Please write out the data below again, replacing every "px" with "pixels" and leaving everything else the same. Omit the picture lines from your answer.

──────── MATERIAL FOR THIS EXERCISE ────────

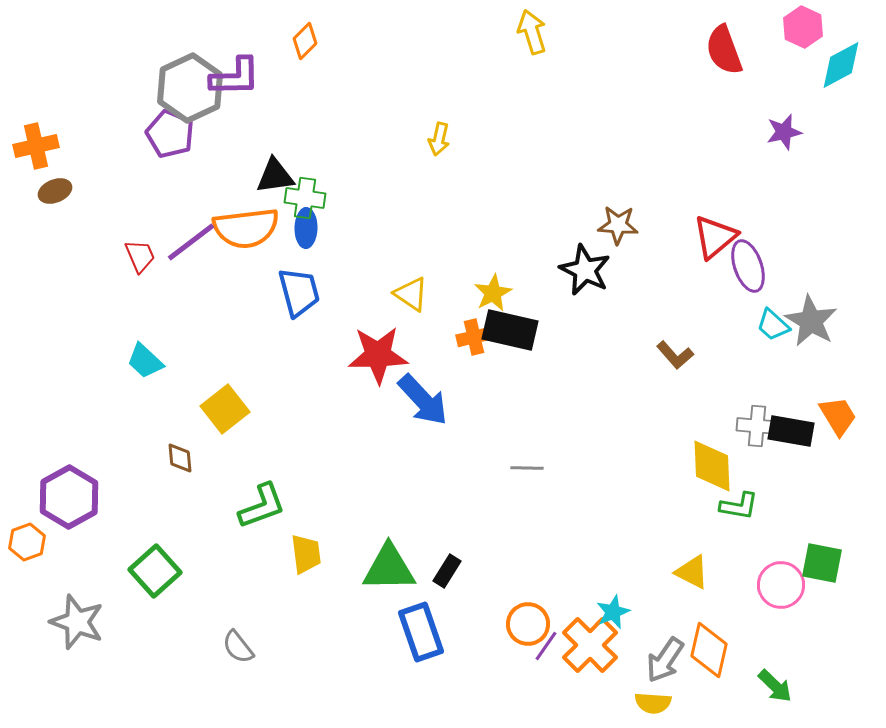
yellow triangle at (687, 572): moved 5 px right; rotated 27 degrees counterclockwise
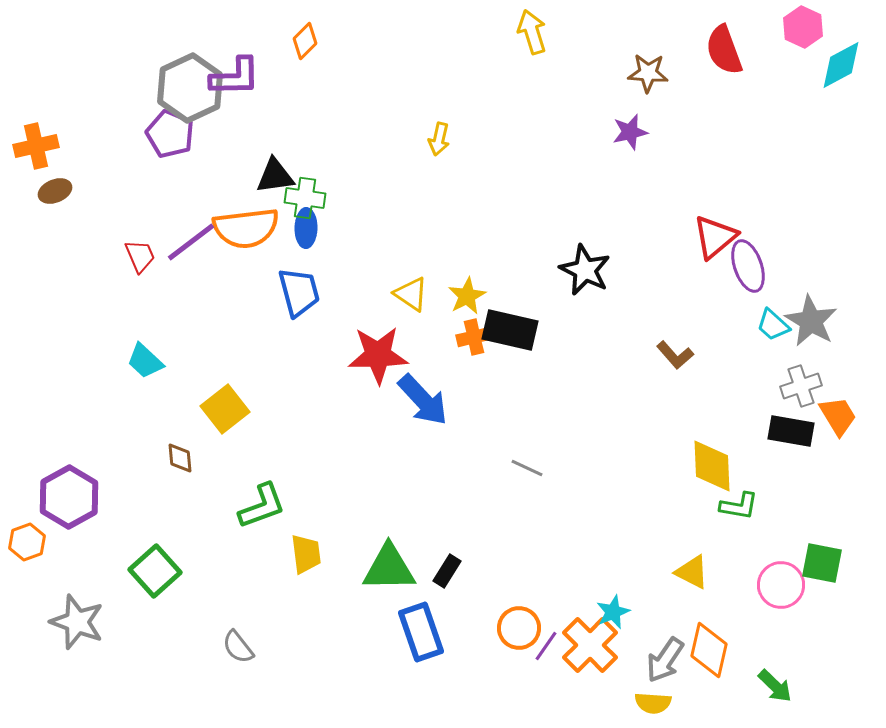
purple star at (784, 132): moved 154 px left
brown star at (618, 225): moved 30 px right, 152 px up
yellow star at (493, 293): moved 26 px left, 3 px down
gray cross at (757, 426): moved 44 px right, 40 px up; rotated 24 degrees counterclockwise
gray line at (527, 468): rotated 24 degrees clockwise
orange circle at (528, 624): moved 9 px left, 4 px down
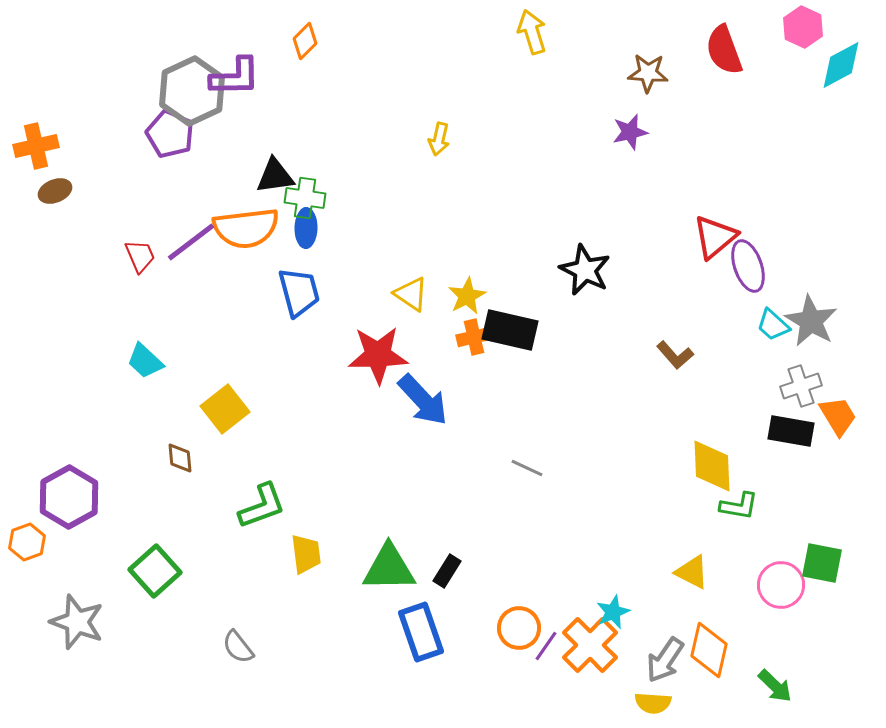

────────

FINAL RESULT:
yellow triangle at (687, 572): moved 5 pixels right; rotated 27 degrees counterclockwise
purple star at (784, 132): moved 154 pixels left
brown star at (618, 225): moved 30 pixels right, 152 pixels up
yellow star at (493, 293): moved 26 pixels left, 3 pixels down
gray cross at (757, 426): moved 44 pixels right, 40 pixels up; rotated 24 degrees counterclockwise
gray line at (527, 468): rotated 24 degrees clockwise
orange circle at (528, 624): moved 9 pixels left, 4 pixels down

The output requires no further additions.